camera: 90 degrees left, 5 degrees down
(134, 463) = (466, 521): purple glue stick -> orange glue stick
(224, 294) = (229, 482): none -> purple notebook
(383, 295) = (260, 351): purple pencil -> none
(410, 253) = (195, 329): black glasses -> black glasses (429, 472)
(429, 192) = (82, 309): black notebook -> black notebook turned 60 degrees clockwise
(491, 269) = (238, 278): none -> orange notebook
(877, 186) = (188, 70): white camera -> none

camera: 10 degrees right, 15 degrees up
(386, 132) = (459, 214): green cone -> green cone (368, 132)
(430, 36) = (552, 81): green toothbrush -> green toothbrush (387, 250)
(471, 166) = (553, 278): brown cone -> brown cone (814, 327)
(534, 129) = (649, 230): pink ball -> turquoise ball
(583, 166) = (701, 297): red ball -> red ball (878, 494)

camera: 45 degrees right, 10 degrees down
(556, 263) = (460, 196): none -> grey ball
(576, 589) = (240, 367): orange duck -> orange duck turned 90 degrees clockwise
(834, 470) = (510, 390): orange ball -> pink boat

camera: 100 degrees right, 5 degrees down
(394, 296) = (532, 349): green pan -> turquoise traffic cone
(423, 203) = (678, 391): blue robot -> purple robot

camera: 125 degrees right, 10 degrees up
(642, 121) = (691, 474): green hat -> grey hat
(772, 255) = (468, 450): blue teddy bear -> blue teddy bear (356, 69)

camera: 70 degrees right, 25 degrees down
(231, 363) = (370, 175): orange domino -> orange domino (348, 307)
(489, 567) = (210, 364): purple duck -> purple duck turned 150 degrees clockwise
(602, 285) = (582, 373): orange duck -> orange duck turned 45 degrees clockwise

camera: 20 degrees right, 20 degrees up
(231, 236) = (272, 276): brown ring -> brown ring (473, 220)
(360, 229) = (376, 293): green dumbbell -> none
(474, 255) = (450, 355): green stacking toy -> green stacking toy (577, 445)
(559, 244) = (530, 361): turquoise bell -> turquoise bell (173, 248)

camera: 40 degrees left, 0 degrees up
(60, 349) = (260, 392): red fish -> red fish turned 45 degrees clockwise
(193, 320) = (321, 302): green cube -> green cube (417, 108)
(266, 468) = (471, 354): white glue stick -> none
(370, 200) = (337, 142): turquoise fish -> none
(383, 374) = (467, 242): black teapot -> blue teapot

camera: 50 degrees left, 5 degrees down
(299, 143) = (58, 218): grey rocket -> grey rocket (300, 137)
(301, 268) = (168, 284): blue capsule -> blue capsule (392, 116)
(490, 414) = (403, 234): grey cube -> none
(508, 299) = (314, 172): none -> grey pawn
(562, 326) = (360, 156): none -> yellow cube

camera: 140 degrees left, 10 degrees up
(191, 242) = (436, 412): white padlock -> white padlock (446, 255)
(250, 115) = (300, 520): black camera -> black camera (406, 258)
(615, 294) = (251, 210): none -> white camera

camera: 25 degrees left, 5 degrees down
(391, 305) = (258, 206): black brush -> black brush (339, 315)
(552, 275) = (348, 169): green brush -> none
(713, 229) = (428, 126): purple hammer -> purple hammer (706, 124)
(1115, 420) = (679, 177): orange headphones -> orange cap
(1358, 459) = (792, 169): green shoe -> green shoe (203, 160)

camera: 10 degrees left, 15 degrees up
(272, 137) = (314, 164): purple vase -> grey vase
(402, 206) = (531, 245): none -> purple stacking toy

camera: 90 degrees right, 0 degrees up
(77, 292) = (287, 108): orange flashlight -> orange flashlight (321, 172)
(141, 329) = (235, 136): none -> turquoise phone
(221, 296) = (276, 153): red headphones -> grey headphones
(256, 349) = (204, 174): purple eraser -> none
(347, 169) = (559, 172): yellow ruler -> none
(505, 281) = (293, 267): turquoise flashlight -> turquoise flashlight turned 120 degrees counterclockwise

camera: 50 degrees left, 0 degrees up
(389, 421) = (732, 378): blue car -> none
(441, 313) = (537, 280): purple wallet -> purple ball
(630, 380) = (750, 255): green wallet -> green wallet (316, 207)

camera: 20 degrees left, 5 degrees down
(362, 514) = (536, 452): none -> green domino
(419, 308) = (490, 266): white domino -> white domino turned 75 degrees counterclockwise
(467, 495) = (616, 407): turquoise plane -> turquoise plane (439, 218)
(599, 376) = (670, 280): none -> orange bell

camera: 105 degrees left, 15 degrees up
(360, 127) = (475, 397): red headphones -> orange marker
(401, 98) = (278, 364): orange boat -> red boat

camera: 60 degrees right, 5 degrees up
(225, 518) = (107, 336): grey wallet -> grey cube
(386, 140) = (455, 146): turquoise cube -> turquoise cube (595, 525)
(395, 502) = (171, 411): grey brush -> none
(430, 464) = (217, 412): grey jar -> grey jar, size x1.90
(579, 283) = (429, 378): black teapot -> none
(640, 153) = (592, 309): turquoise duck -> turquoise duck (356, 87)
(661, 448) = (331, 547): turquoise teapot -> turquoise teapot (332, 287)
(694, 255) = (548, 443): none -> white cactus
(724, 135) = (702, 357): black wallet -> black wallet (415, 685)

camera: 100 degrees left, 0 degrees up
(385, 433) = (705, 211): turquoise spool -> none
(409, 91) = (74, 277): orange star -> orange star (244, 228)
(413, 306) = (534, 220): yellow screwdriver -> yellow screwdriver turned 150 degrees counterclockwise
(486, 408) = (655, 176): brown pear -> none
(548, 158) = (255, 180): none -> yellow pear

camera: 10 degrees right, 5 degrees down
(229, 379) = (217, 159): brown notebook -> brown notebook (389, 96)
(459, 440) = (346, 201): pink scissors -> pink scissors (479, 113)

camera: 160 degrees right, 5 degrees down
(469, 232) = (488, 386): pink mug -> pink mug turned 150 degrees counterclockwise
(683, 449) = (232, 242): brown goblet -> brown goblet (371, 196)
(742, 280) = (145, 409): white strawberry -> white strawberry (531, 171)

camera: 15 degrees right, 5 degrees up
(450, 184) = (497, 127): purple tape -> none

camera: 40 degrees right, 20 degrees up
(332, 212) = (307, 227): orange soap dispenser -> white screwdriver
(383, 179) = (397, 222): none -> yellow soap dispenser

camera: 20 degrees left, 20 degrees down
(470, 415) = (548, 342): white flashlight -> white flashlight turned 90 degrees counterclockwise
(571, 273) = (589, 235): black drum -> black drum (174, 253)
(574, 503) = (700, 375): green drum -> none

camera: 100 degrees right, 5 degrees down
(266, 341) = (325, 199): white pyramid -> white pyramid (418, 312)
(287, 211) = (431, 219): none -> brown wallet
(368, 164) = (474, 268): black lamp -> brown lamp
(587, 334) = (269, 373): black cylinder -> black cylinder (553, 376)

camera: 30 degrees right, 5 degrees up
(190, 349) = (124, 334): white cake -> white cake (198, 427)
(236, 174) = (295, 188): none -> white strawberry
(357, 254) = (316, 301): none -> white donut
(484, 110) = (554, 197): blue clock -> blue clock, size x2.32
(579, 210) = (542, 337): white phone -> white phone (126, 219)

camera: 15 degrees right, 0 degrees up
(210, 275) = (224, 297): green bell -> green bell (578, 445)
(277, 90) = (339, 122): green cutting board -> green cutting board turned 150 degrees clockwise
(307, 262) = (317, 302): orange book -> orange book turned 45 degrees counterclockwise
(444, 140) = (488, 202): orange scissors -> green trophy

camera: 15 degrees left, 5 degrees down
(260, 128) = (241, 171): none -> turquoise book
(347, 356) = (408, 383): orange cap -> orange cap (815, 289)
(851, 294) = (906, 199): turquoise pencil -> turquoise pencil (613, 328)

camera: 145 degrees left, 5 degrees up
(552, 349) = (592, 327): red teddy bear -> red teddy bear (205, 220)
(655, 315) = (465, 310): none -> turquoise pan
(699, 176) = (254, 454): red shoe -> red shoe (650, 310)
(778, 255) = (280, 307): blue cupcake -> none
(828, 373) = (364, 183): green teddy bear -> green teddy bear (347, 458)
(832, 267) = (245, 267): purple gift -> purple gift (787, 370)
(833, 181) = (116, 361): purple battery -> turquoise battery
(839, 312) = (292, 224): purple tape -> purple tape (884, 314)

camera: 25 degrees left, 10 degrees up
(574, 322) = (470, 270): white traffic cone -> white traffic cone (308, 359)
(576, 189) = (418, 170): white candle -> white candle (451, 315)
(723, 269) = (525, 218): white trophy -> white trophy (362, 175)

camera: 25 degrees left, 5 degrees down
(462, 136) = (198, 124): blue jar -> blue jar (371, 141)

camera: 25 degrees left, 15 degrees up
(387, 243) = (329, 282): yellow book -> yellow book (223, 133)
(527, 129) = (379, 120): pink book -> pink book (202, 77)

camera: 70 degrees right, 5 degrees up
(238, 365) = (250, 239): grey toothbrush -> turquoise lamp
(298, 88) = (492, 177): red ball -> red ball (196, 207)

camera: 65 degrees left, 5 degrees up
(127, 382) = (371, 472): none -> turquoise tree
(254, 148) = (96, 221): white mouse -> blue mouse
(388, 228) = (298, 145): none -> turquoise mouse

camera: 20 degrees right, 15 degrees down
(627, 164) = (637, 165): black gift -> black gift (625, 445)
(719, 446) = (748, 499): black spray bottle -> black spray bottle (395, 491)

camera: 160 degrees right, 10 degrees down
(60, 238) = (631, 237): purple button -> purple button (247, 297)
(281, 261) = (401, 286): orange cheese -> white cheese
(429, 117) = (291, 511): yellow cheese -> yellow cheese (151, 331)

WHAT IS REQUIRED
Send back exactly the lines of the listing above starting at the one with "camera: 145 degrees left, 5 degrees up" and ending at the one with "(127, 382) = (371, 472): none", inclusive, and no others.

EXERCISE RESPONSE
camera: 145 degrees left, 5 degrees up
(552, 349) = (592, 327): red teddy bear -> red teddy bear (205, 220)
(655, 315) = (465, 310): none -> turquoise pan
(699, 176) = (254, 454): red shoe -> red shoe (650, 310)
(778, 255) = (280, 307): blue cupcake -> none
(828, 373) = (364, 183): green teddy bear -> green teddy bear (347, 458)
(832, 267) = (245, 267): purple gift -> purple gift (787, 370)
(833, 181) = (116, 361): purple battery -> turquoise battery
(839, 312) = (292, 224): purple tape -> purple tape (884, 314)

camera: 25 degrees left, 10 degrees up
(574, 322) = (470, 270): white traffic cone -> white traffic cone (308, 359)
(576, 189) = (418, 170): white candle -> white candle (451, 315)
(723, 269) = (525, 218): white trophy -> white trophy (362, 175)

camera: 25 degrees left, 5 degrees down
(462, 136) = (198, 124): blue jar -> blue jar (371, 141)

camera: 25 degrees left, 15 degrees up
(387, 243) = (329, 282): yellow book -> yellow book (223, 133)
(527, 129) = (379, 120): pink book -> pink book (202, 77)

camera: 70 degrees right, 5 degrees up
(238, 365) = (250, 239): grey toothbrush -> turquoise lamp
(298, 88) = (492, 177): red ball -> red ball (196, 207)

camera: 65 degrees left, 5 degrees up
(127, 382) = (371, 472): none -> turquoise tree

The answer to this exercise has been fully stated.